*EXERCISE INPUTS:*
§
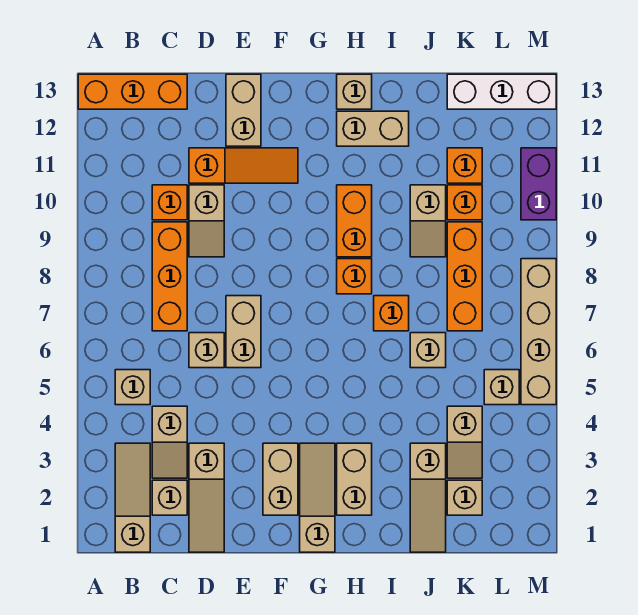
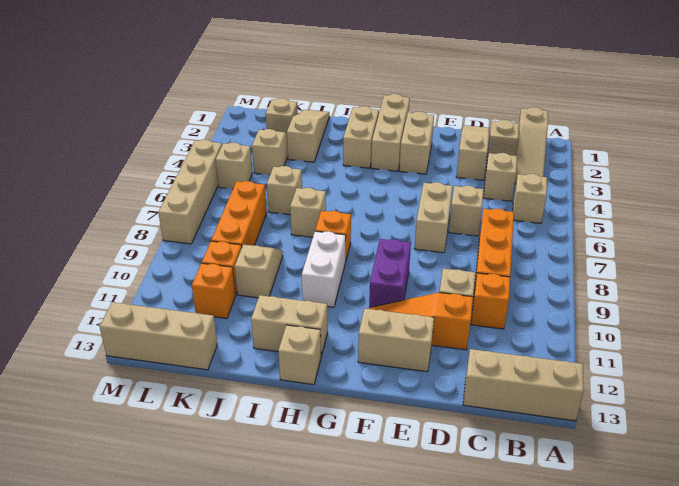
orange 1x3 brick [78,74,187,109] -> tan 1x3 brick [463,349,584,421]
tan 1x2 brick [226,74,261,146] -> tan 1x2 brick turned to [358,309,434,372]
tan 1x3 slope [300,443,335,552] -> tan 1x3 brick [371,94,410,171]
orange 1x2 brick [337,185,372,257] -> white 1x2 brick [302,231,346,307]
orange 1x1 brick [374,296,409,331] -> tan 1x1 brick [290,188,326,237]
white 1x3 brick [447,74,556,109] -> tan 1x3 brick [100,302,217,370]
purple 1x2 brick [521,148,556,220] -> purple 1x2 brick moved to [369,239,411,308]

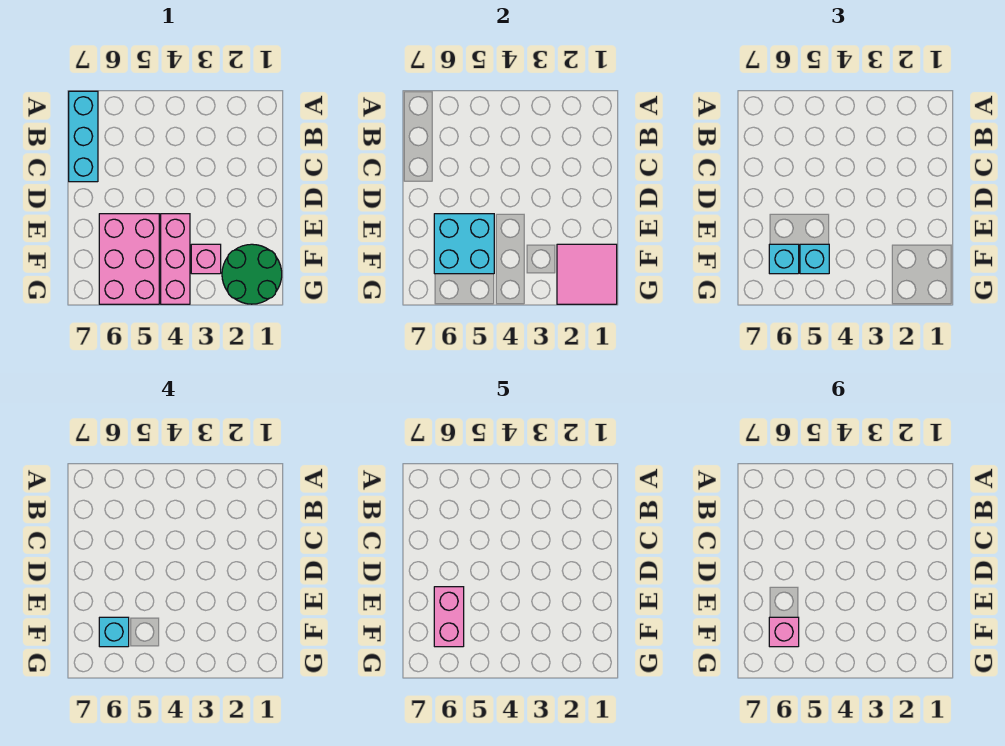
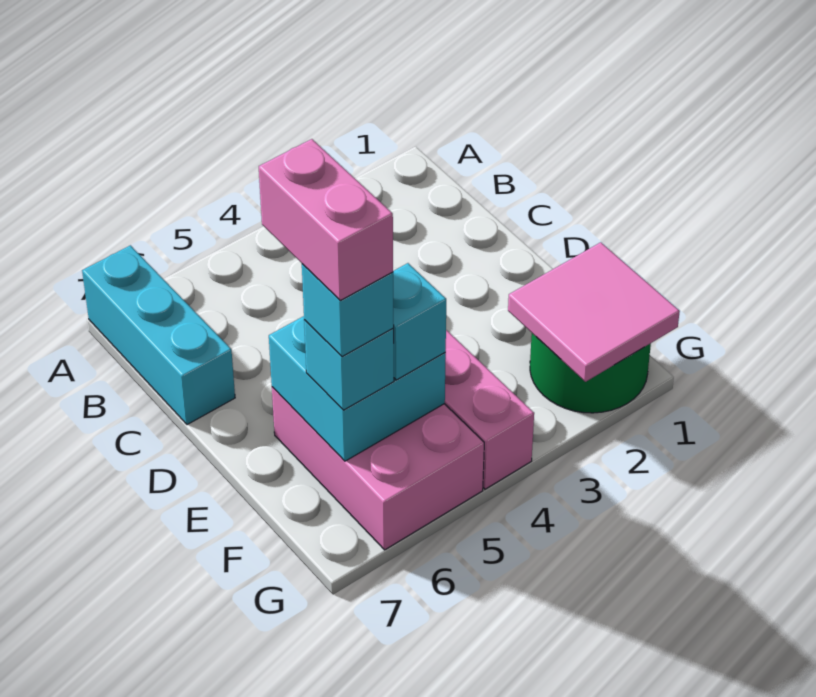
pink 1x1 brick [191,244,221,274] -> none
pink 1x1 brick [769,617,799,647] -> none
§
*WHAT YOU SHOULD DO:* The pictures stay out; please reproduce everything else in the entries exactly.

*EXPECTED ANSWER:*
orange 1x3 brick [78,74,187,109] -> tan 1x3 brick [463,349,584,421]
tan 1x2 brick [226,74,261,146] -> tan 1x2 brick turned to [358,309,434,372]
tan 1x3 slope [300,443,335,552] -> tan 1x3 brick [371,94,410,171]
orange 1x2 brick [337,185,372,257] -> white 1x2 brick [302,231,346,307]
orange 1x1 brick [374,296,409,331] -> tan 1x1 brick [290,188,326,237]
white 1x3 brick [447,74,556,109] -> tan 1x3 brick [100,302,217,370]
purple 1x2 brick [521,148,556,220] -> purple 1x2 brick moved to [369,239,411,308]

pink 1x1 brick [191,244,221,274] -> none
pink 1x1 brick [769,617,799,647] -> none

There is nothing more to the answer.